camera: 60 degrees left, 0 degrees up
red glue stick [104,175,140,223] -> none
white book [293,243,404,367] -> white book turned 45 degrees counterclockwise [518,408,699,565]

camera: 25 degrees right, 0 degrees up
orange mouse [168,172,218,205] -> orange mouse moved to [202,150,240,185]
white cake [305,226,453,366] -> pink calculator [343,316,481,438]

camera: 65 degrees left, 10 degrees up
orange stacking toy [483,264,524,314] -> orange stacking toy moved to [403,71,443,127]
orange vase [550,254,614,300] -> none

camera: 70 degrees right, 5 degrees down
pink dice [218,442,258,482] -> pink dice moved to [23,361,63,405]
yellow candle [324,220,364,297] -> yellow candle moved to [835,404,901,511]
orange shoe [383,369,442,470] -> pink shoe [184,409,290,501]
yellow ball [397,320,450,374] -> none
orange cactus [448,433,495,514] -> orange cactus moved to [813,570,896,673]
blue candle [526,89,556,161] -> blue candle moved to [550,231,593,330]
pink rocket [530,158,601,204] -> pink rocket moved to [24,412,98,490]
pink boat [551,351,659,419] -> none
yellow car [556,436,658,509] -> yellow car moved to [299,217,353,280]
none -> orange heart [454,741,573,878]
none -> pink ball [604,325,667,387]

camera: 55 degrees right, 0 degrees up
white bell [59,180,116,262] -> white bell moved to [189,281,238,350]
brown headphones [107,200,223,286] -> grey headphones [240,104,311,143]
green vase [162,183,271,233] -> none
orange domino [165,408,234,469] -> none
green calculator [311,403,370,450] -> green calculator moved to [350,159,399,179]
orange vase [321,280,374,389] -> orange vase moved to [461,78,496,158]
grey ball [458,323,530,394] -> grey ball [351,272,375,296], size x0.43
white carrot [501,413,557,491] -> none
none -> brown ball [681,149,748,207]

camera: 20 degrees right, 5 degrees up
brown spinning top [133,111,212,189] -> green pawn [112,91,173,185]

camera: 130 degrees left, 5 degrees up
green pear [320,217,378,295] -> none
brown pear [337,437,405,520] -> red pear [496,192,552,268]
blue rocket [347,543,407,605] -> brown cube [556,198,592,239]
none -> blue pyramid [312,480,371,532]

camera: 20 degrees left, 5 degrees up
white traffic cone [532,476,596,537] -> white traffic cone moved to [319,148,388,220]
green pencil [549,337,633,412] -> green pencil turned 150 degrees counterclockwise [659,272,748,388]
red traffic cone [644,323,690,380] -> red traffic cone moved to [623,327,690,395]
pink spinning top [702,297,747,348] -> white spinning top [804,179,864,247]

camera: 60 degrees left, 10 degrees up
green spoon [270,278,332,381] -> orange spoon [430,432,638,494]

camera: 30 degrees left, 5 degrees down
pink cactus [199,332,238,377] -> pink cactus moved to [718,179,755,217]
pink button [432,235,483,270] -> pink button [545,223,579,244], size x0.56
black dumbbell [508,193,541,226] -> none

━━━━━━━━━━━━━━━━━━━━━━━━━━━━━━

## INSTRUCTIONS TO FOLLOW
Could you repeat exactly the lines in the listing above from the one with "white carrot [501,413,557,491] -> none" down to the one with "brown pear [337,437,405,520]"? Include both of those lines.

## COMPLETED EXERCISE
white carrot [501,413,557,491] -> none
none -> brown ball [681,149,748,207]

camera: 20 degrees right, 5 degrees up
brown spinning top [133,111,212,189] -> green pawn [112,91,173,185]

camera: 130 degrees left, 5 degrees up
green pear [320,217,378,295] -> none
brown pear [337,437,405,520] -> red pear [496,192,552,268]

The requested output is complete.